Exactly as written, return the entries below, minus any pictures.
━━━━━━━━
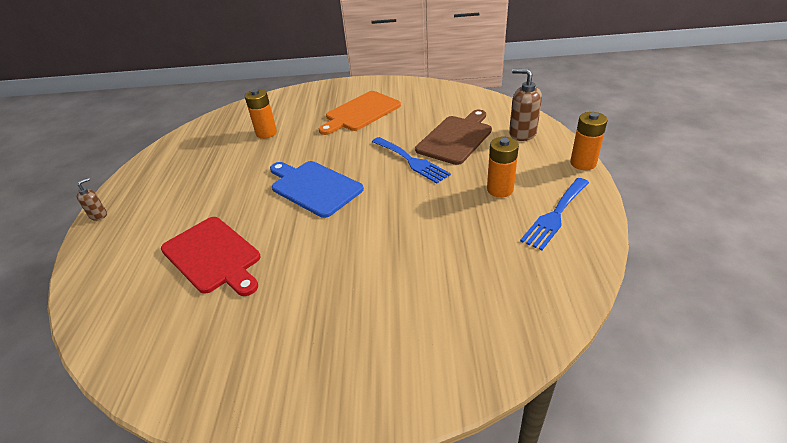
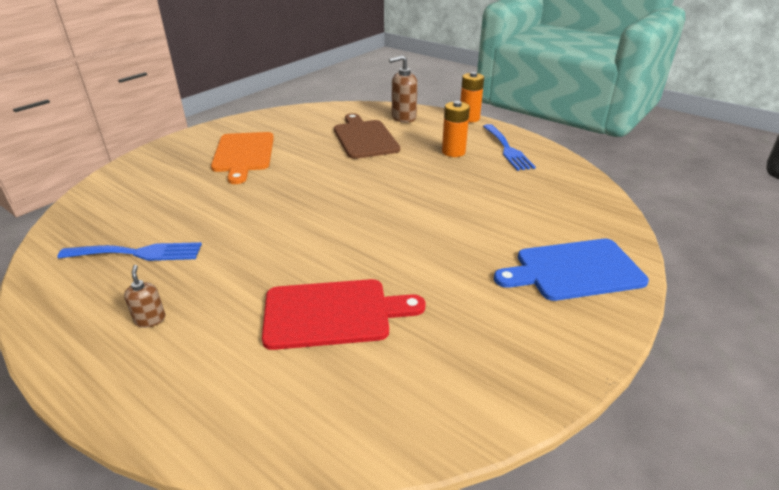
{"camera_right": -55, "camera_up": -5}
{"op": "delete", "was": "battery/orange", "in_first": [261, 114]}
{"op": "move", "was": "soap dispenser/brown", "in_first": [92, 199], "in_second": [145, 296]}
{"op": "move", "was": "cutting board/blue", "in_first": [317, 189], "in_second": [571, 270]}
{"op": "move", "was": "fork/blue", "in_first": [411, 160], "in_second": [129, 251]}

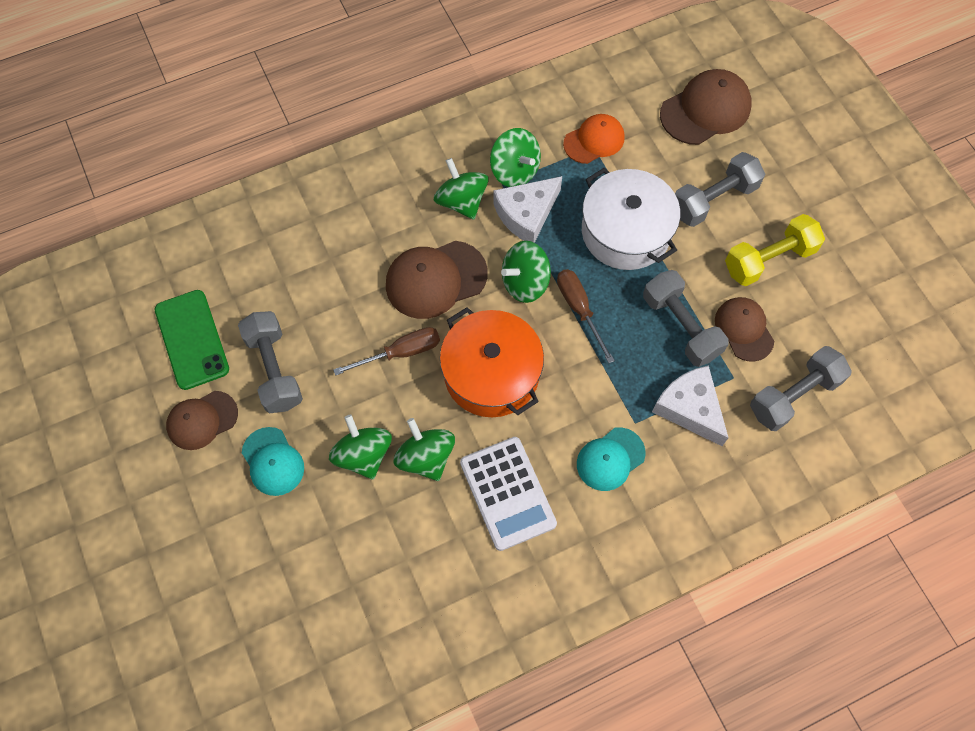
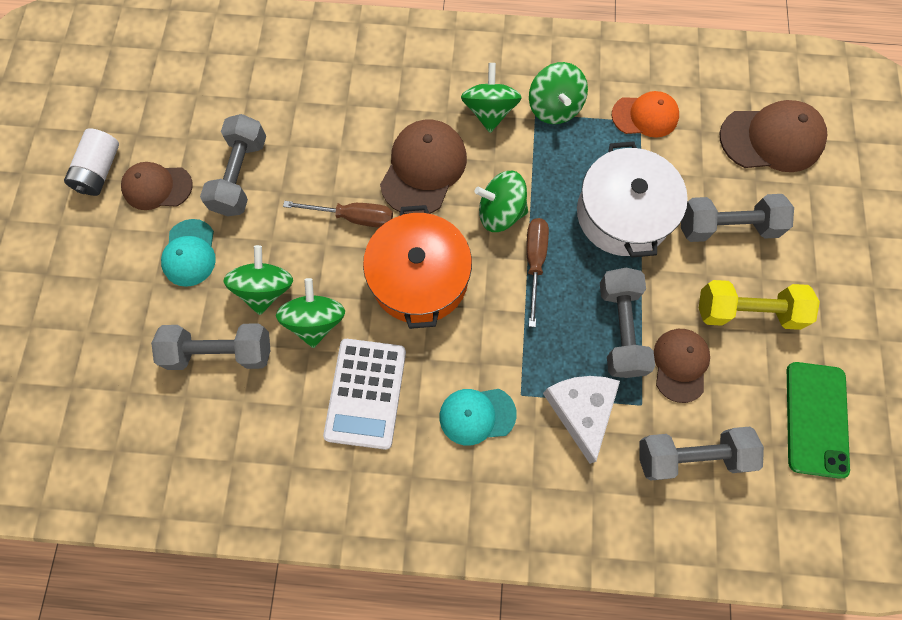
{"camera_right": 30, "camera_up": 5}
{"op": "delete", "was": "cheese/white", "in_first": [527, 209]}
{"op": "insert", "now": "battery/white", "in_second": [91, 162]}
{"op": "insert", "now": "dumbbell/grey", "in_second": [210, 346]}
{"op": "move", "was": "phone/green", "in_first": [192, 340], "in_second": [818, 420]}
{"op": "rotate", "was": "cap/brown", "in_first": [437, 280], "in_second": [423, 167], "clockwise": 105}

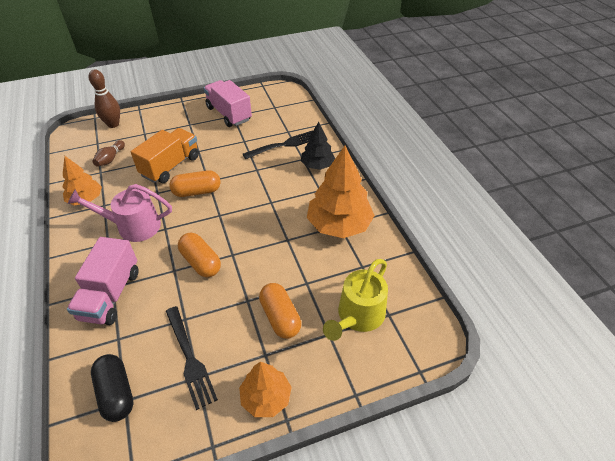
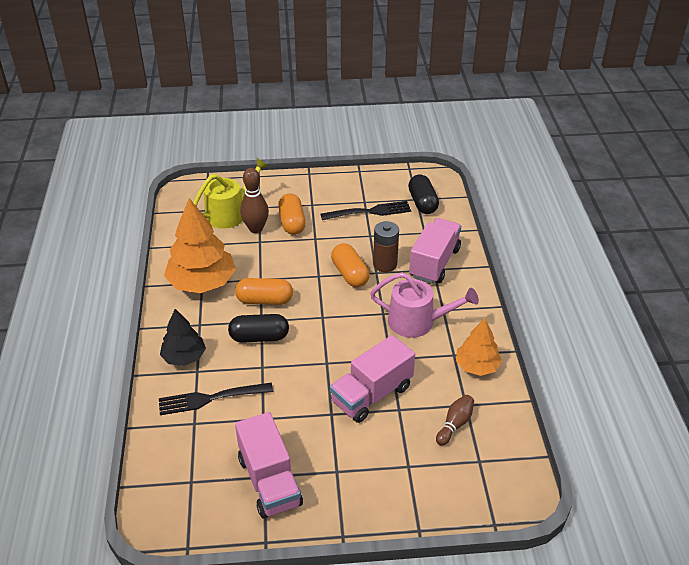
{"camera_right": -165, "camera_up": -5}
{"op": "delete", "was": "tree/orange", "in_first": [265, 389]}
{"op": "insert", "now": "capsule/black", "in_second": [258, 328]}
{"op": "insert", "now": "battery/brown", "in_second": [386, 246]}
{"op": "move", "was": "bowling pin/brown", "in_first": [104, 98], "in_second": [254, 200]}
{"op": "move", "was": "capsule/orange", "in_first": [194, 183], "in_second": [264, 291]}
{"op": "recolor", "was": "truck/orange", "now": "truck/pink", "in_first": [165, 155], "in_second": [372, 379]}
{"op": "rotate", "was": "fork/black", "in_first": [192, 358], "in_second": [366, 210], "clockwise": 90}

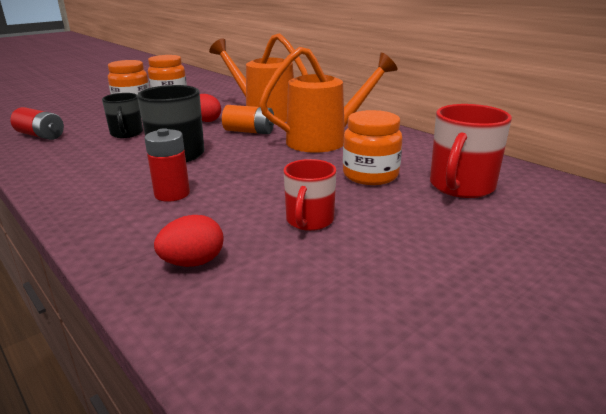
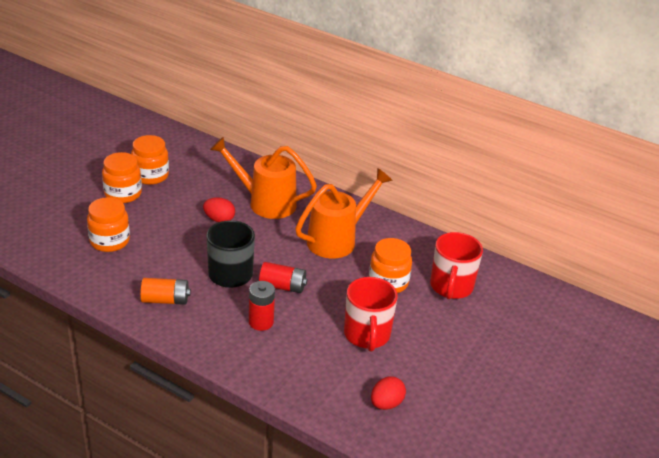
{"camera_right": -20, "camera_up": 10}
{"op": "delete", "was": "mug/black", "in_first": [122, 115]}
{"op": "insert", "now": "jar/orange", "in_second": [108, 224]}
{"op": "move", "was": "battery/red", "in_first": [37, 123], "in_second": [283, 277]}
{"op": "move", "was": "egg/red", "in_first": [189, 241], "in_second": [388, 393]}
{"op": "move", "was": "battery/orange", "in_first": [248, 119], "in_second": [165, 291]}
{"op": "resize", "was": "mug/red", "in_first": [309, 195], "in_second": [371, 314], "ratio": 1.52}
━━━━━━━━
**OUTPUT**
{"camera_right": -55, "camera_up": -5}
{"op": "delete", "was": "battery/orange", "in_first": [261, 114]}
{"op": "move", "was": "soap dispenser/brown", "in_first": [92, 199], "in_second": [145, 296]}
{"op": "move", "was": "cutting board/blue", "in_first": [317, 189], "in_second": [571, 270]}
{"op": "move", "was": "fork/blue", "in_first": [411, 160], "in_second": [129, 251]}

{"camera_right": 30, "camera_up": 5}
{"op": "delete", "was": "cheese/white", "in_first": [527, 209]}
{"op": "insert", "now": "battery/white", "in_second": [91, 162]}
{"op": "insert", "now": "dumbbell/grey", "in_second": [210, 346]}
{"op": "move", "was": "phone/green", "in_first": [192, 340], "in_second": [818, 420]}
{"op": "rotate", "was": "cap/brown", "in_first": [437, 280], "in_second": [423, 167], "clockwise": 105}

{"camera_right": -165, "camera_up": -5}
{"op": "delete", "was": "tree/orange", "in_first": [265, 389]}
{"op": "insert", "now": "capsule/black", "in_second": [258, 328]}
{"op": "insert", "now": "battery/brown", "in_second": [386, 246]}
{"op": "move", "was": "bowling pin/brown", "in_first": [104, 98], "in_second": [254, 200]}
{"op": "move", "was": "capsule/orange", "in_first": [194, 183], "in_second": [264, 291]}
{"op": "recolor", "was": "truck/orange", "now": "truck/pink", "in_first": [165, 155], "in_second": [372, 379]}
{"op": "rotate", "was": "fork/black", "in_first": [192, 358], "in_second": [366, 210], "clockwise": 90}

{"camera_right": -20, "camera_up": 10}
{"op": "delete", "was": "mug/black", "in_first": [122, 115]}
{"op": "insert", "now": "jar/orange", "in_second": [108, 224]}
{"op": "move", "was": "battery/red", "in_first": [37, 123], "in_second": [283, 277]}
{"op": "move", "was": "egg/red", "in_first": [189, 241], "in_second": [388, 393]}
{"op": "move", "was": "battery/orange", "in_first": [248, 119], "in_second": [165, 291]}
{"op": "resize", "was": "mug/red", "in_first": [309, 195], "in_second": [371, 314], "ratio": 1.52}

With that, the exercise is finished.